[Opening Data records section]
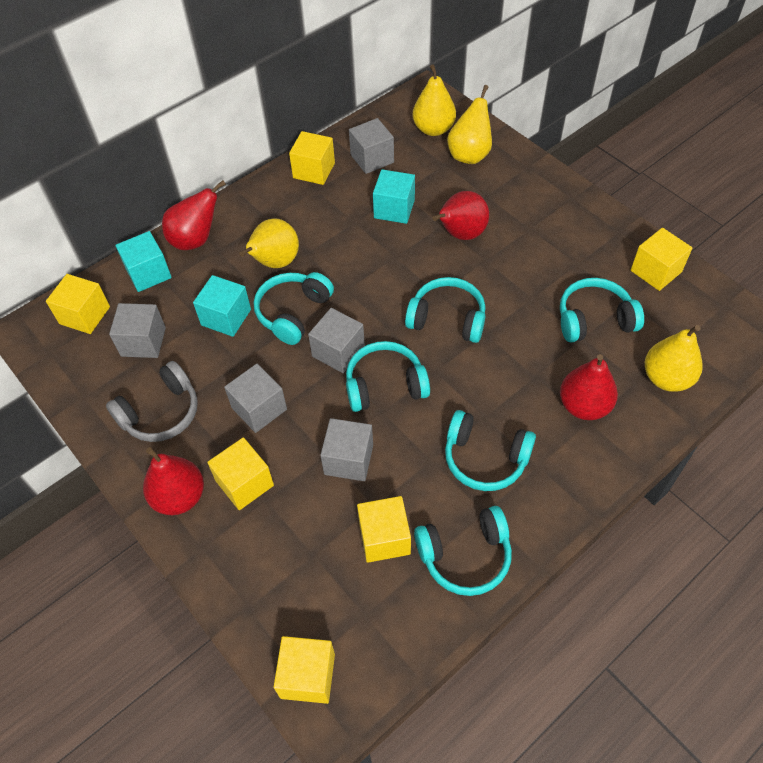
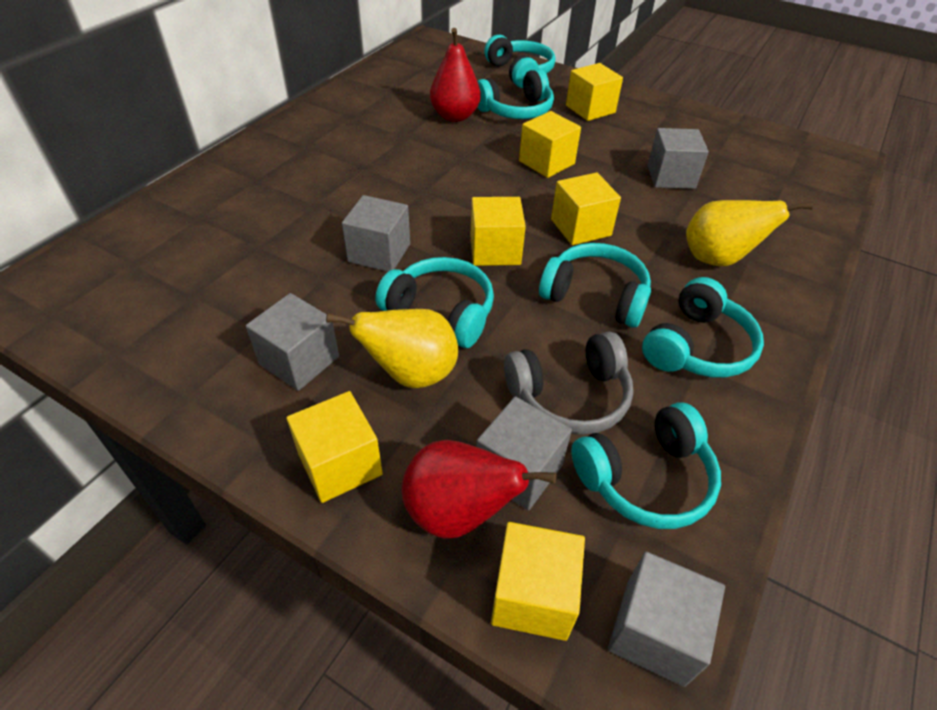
red pear: 4 -> 2
turquoise cube: 3 -> 0
yellow pear: 4 -> 2

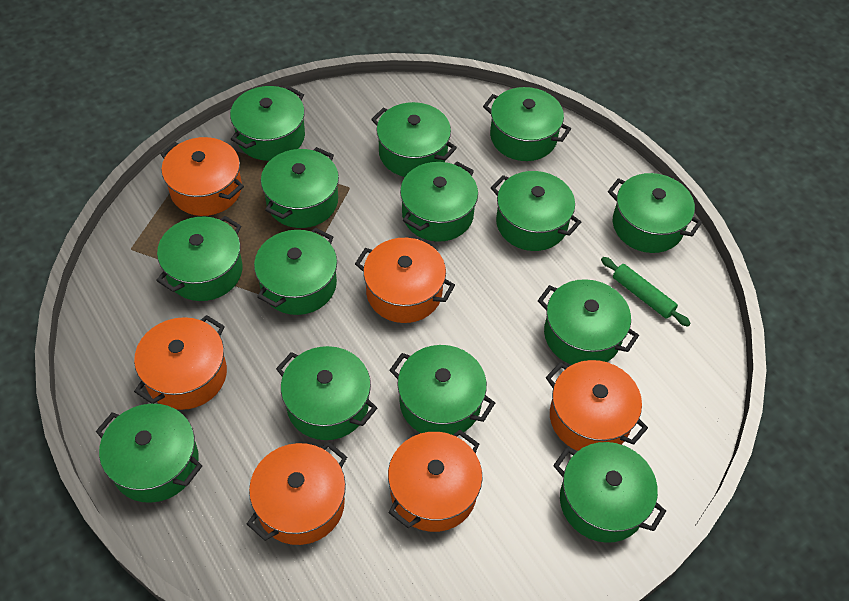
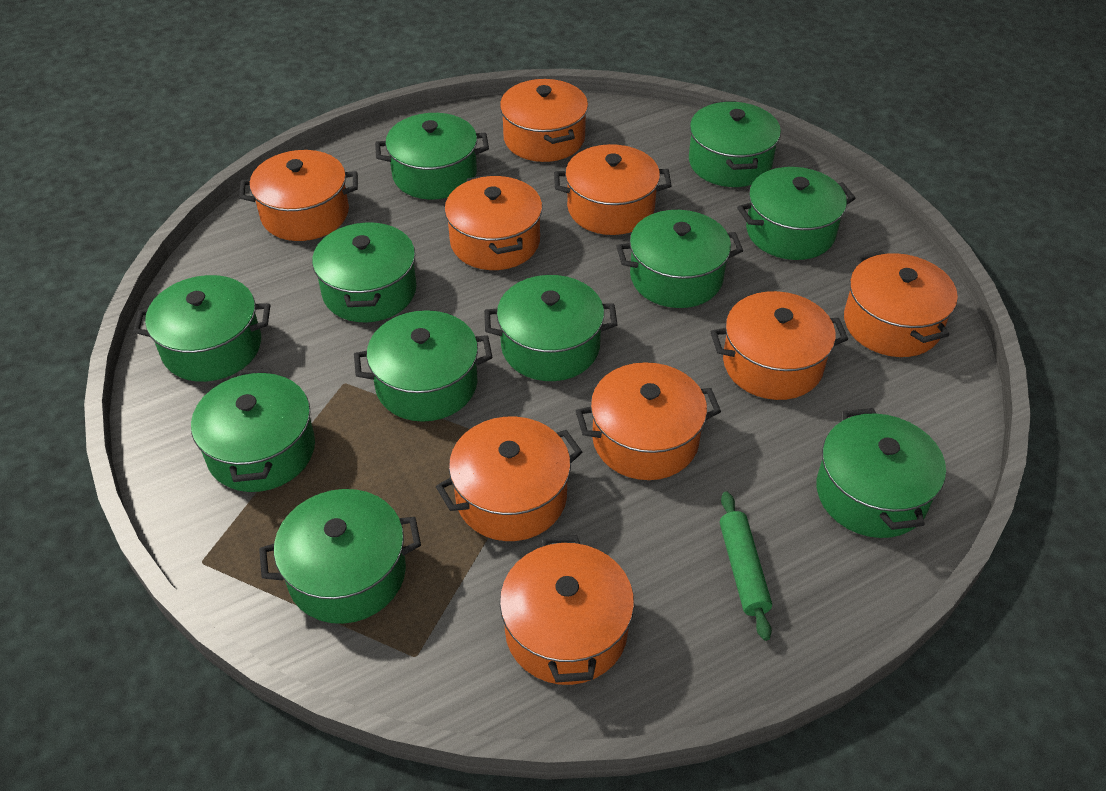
green pot: 14 -> 11
orange pot: 6 -> 9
[Closing Data records section]
A verbatim copy of the records is needed, with all images omitted.

red pear: 4 -> 2
turquoise cube: 3 -> 0
yellow pear: 4 -> 2

green pot: 14 -> 11
orange pot: 6 -> 9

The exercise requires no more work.